WORK INSTRUCTION → Word for word, write the records out again, but omit each picture.

SUPPLIED RECORDS →
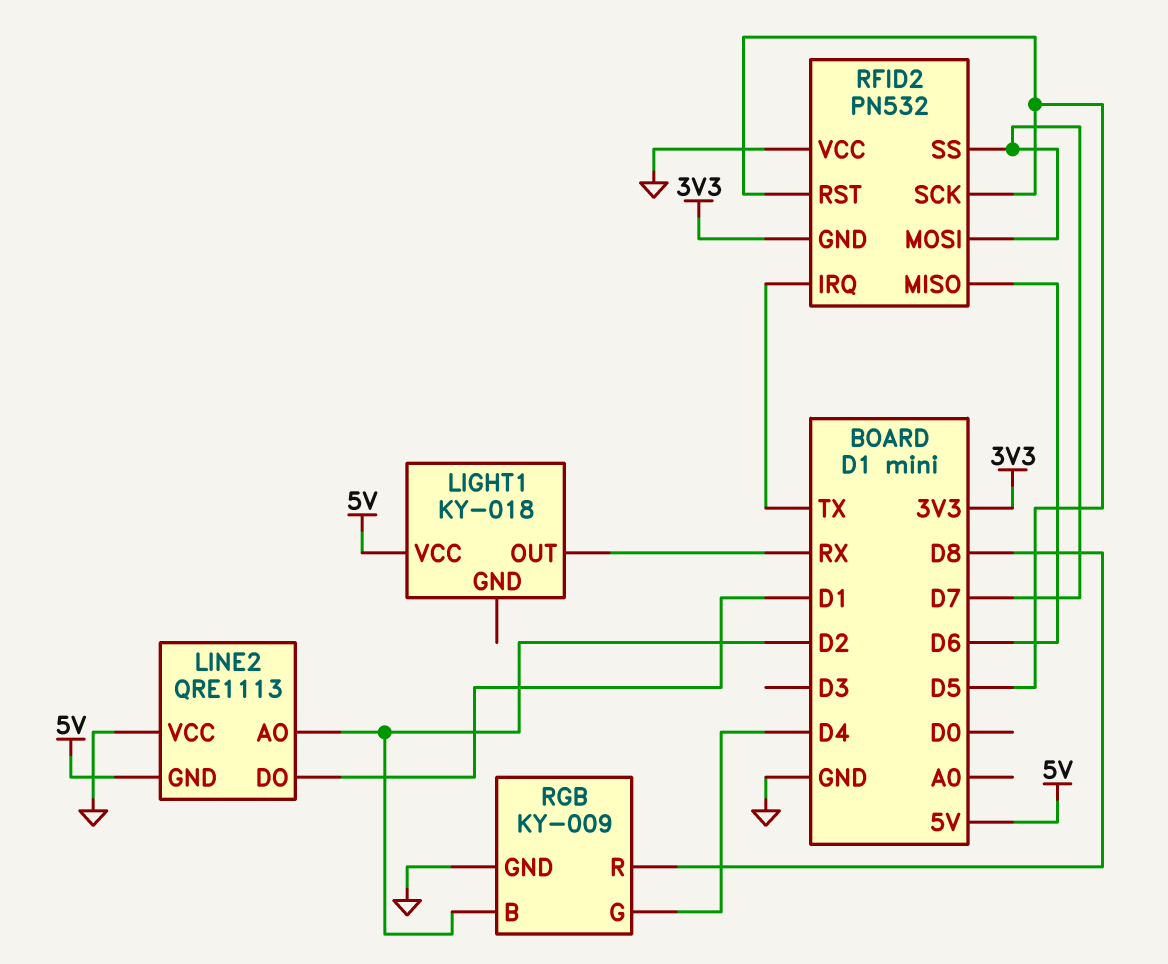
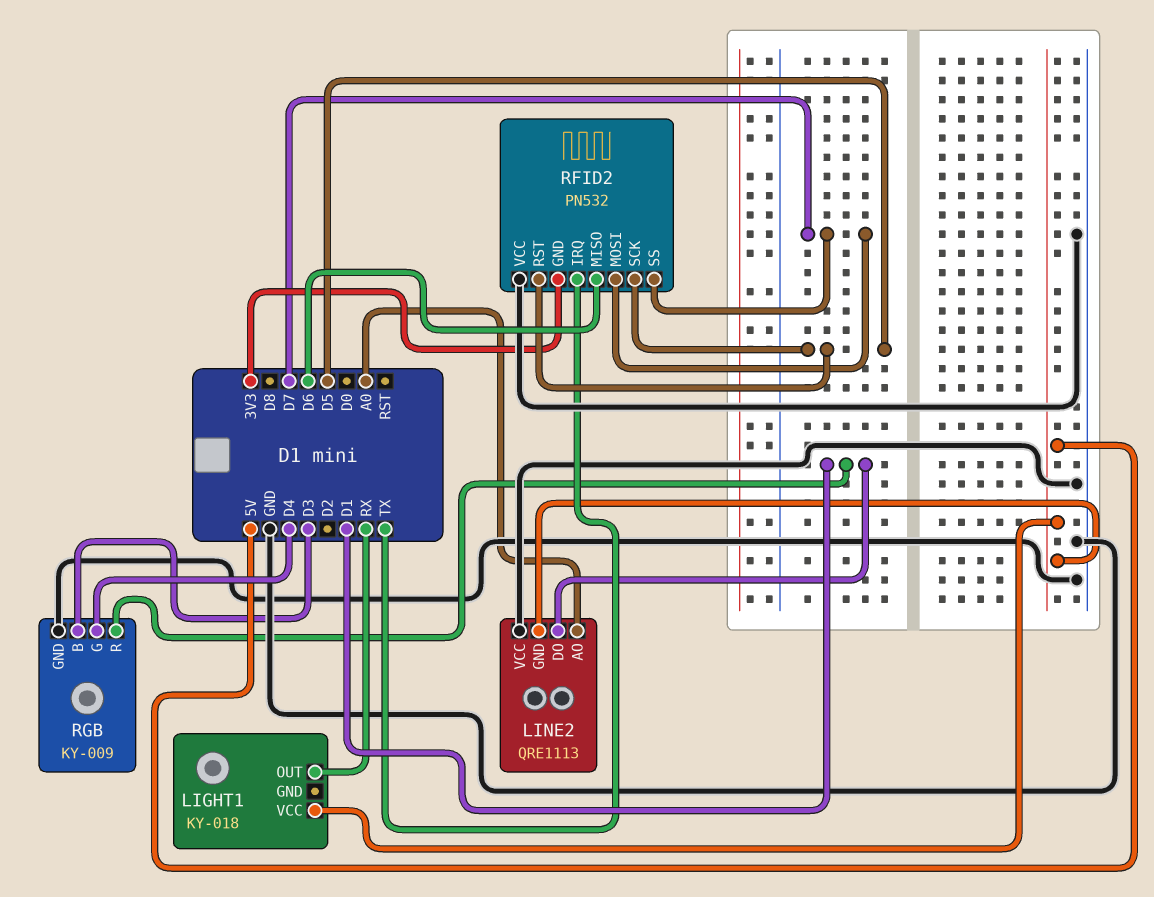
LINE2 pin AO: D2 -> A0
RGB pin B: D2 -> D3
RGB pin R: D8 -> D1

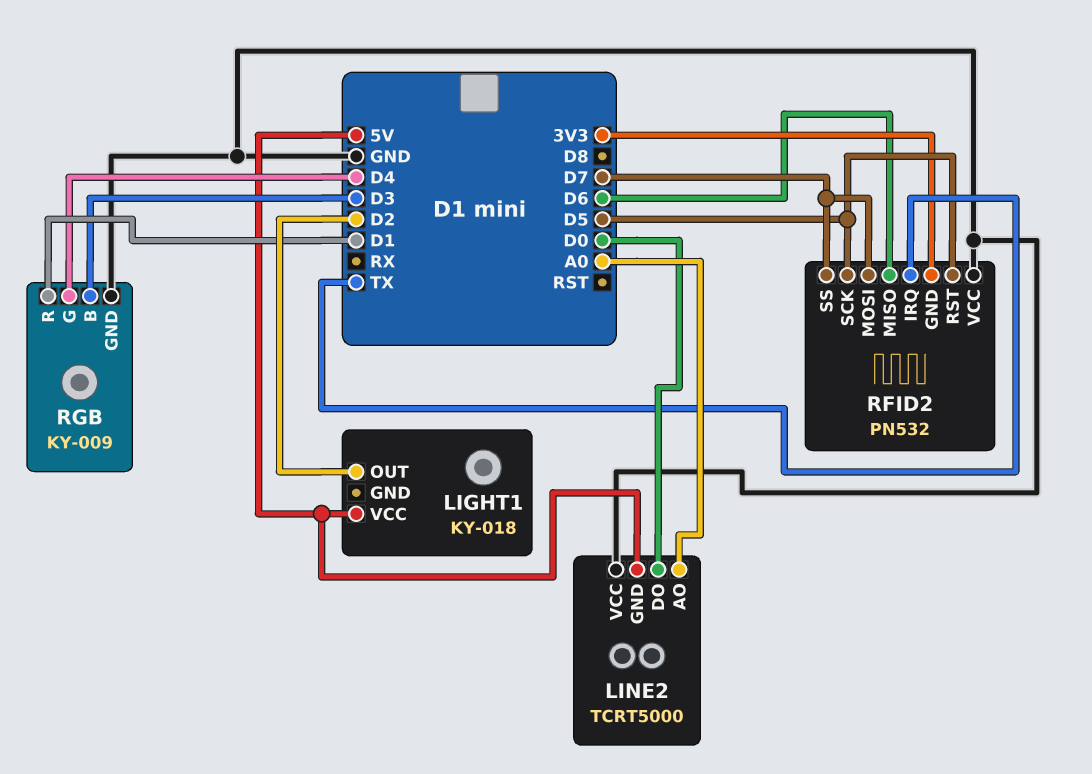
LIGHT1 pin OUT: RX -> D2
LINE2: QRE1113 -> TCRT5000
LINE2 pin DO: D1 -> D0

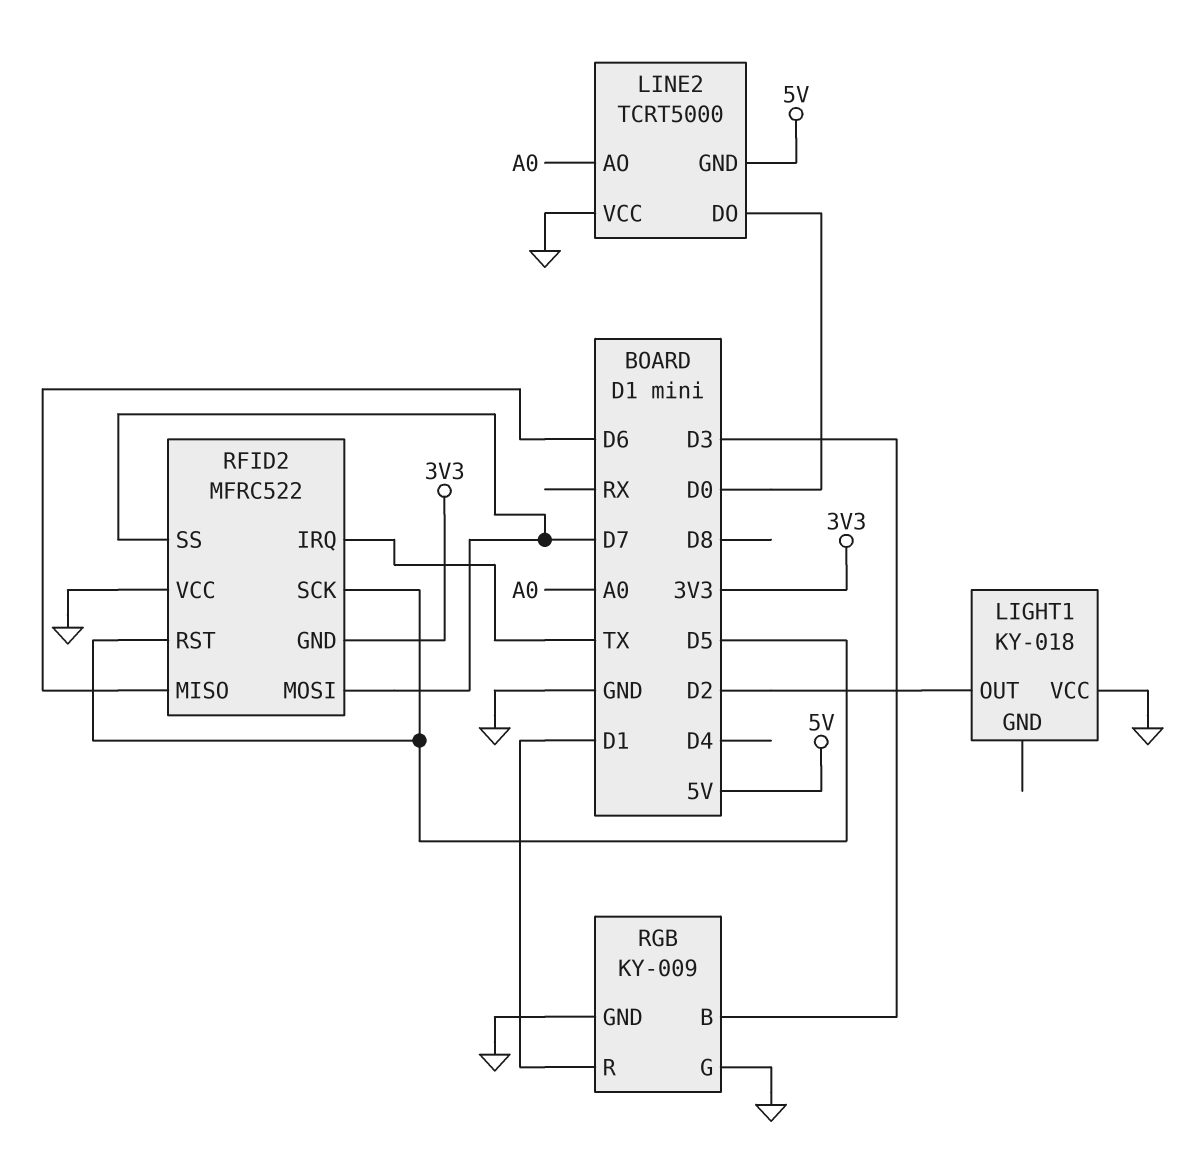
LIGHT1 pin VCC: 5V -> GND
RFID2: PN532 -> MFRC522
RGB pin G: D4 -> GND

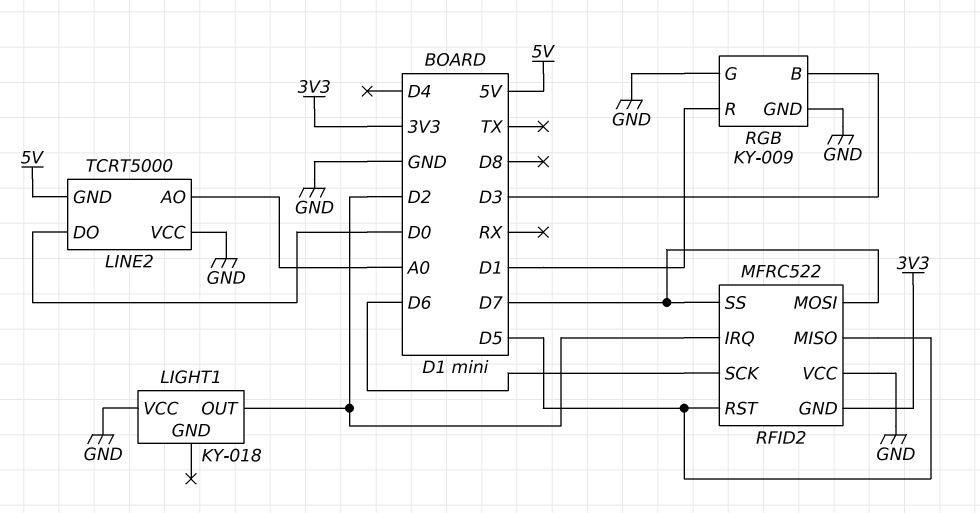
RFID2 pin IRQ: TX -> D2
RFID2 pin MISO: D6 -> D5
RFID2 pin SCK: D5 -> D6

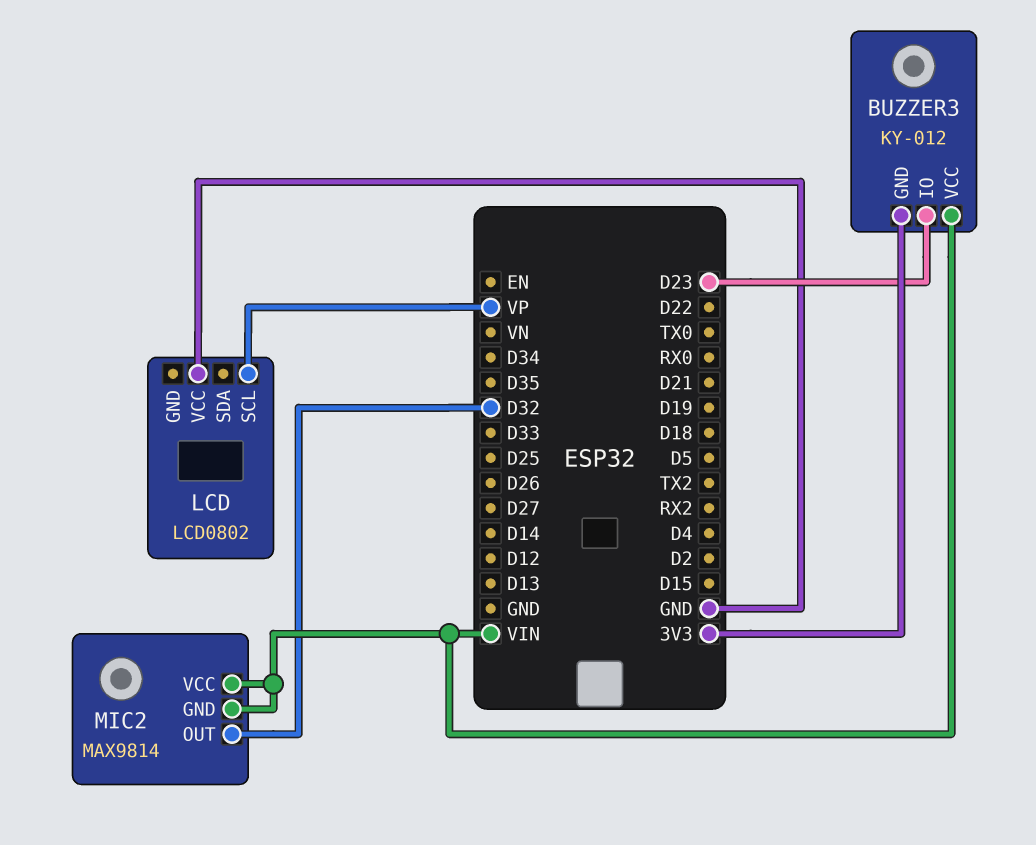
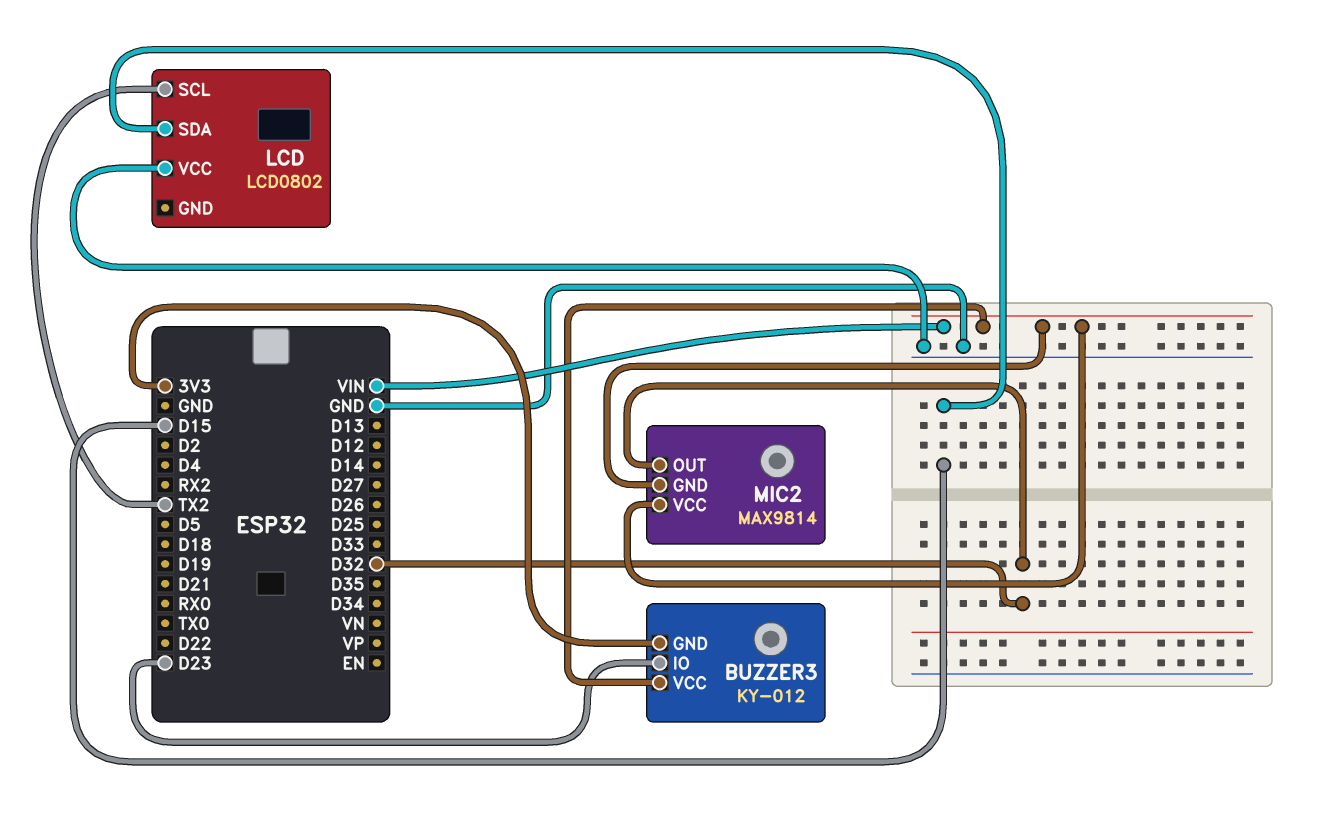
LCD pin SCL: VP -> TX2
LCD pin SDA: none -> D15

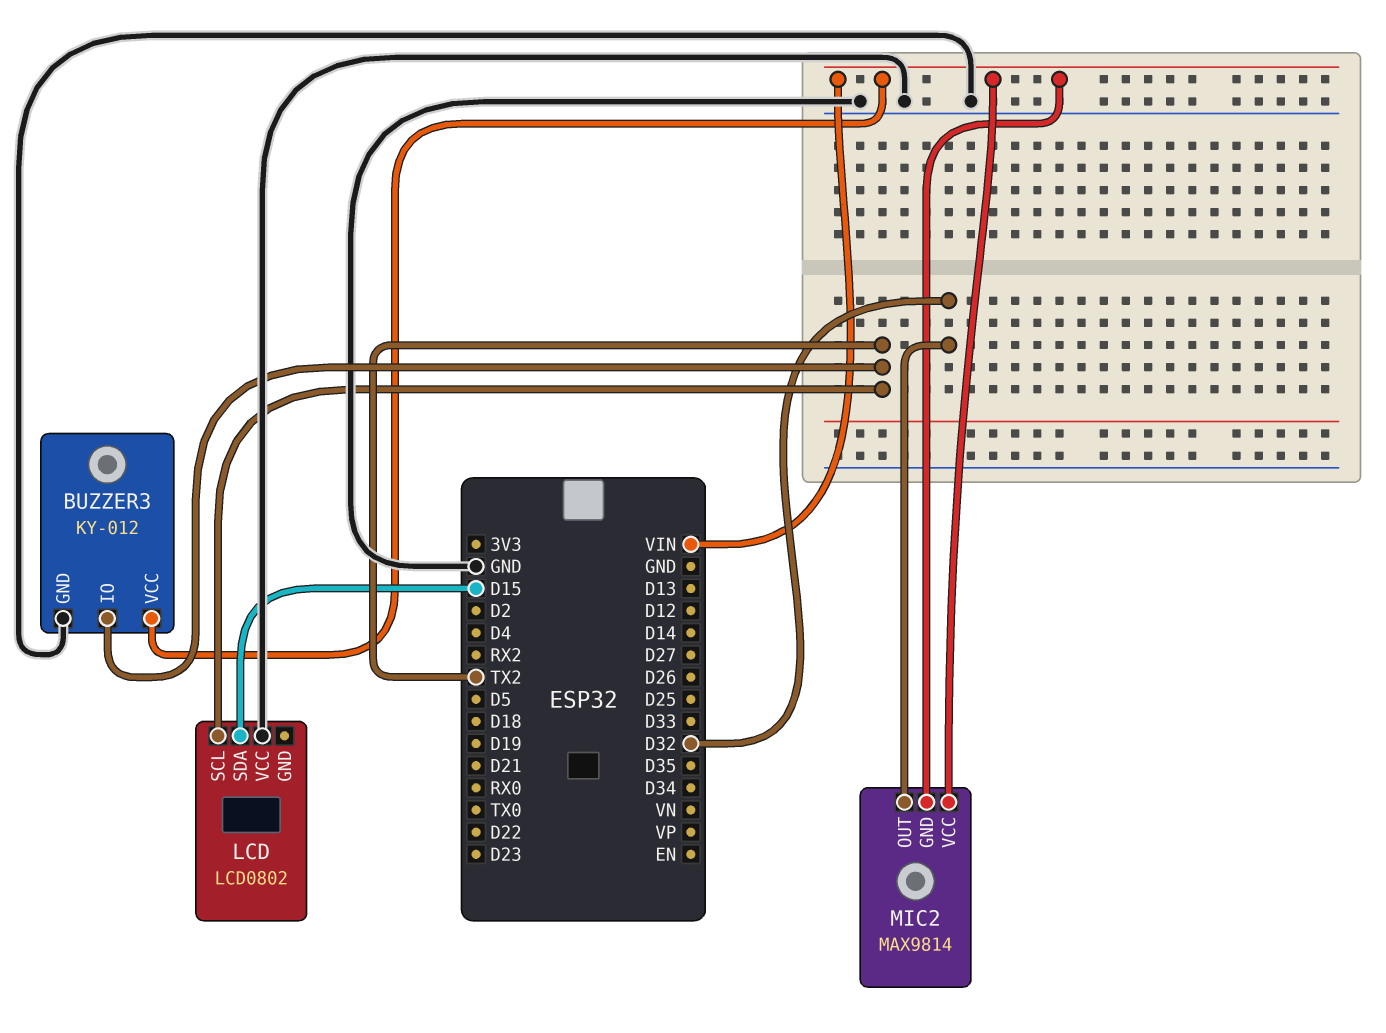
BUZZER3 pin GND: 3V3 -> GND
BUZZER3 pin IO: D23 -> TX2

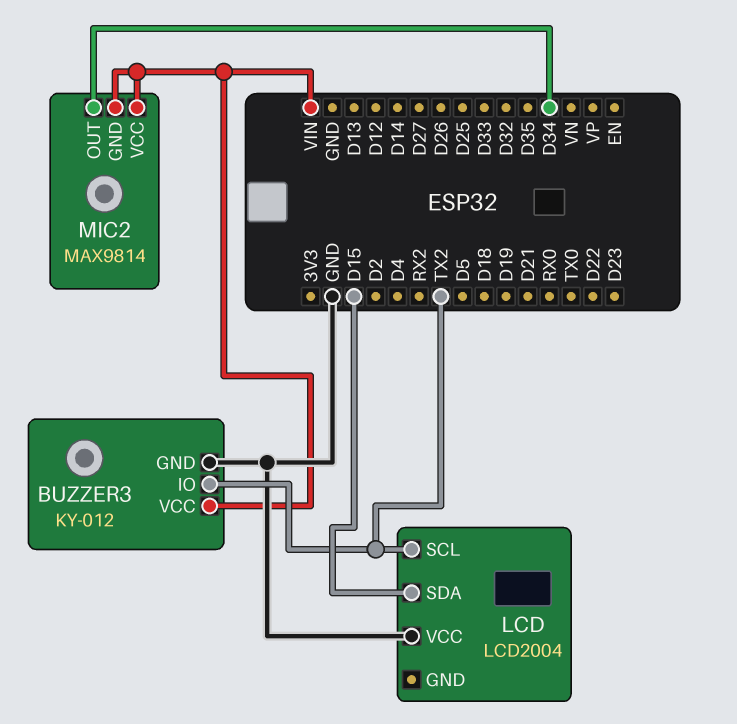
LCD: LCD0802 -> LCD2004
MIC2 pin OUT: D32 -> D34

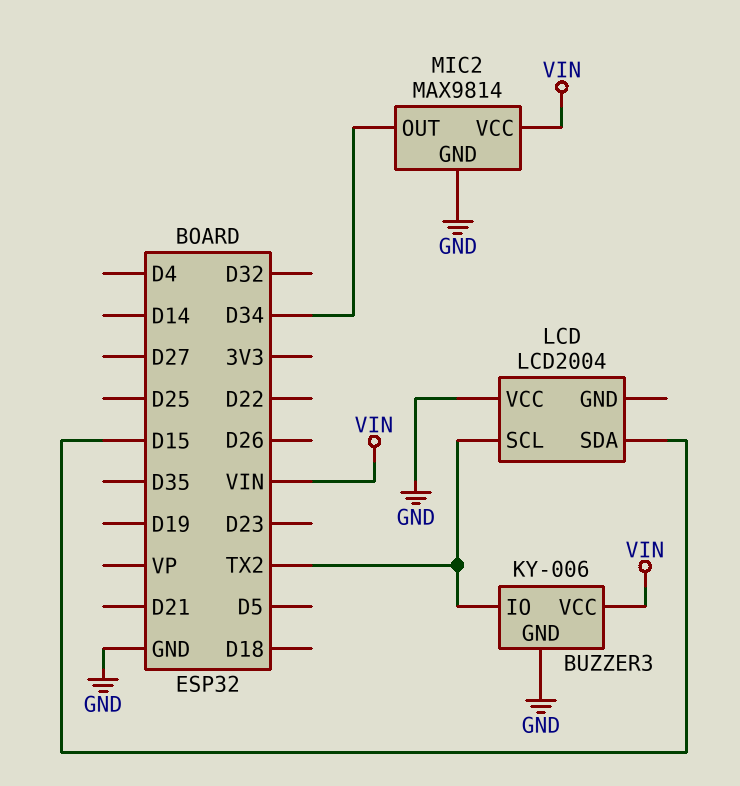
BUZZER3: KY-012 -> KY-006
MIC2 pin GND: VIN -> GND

EXERCISE RESULT →
LINE2 pin AO: D2 -> A0
RGB pin B: D2 -> D3
RGB pin R: D8 -> D1

LIGHT1 pin OUT: RX -> D2
LINE2: QRE1113 -> TCRT5000
LINE2 pin DO: D1 -> D0

LIGHT1 pin VCC: 5V -> GND
RFID2: PN532 -> MFRC522
RGB pin G: D4 -> GND

RFID2 pin IRQ: TX -> D2
RFID2 pin MISO: D6 -> D5
RFID2 pin SCK: D5 -> D6

LCD pin SCL: VP -> TX2
LCD pin SDA: none -> D15

BUZZER3 pin GND: 3V3 -> GND
BUZZER3 pin IO: D23 -> TX2

LCD: LCD0802 -> LCD2004
MIC2 pin OUT: D32 -> D34

BUZZER3: KY-012 -> KY-006
MIC2 pin GND: VIN -> GND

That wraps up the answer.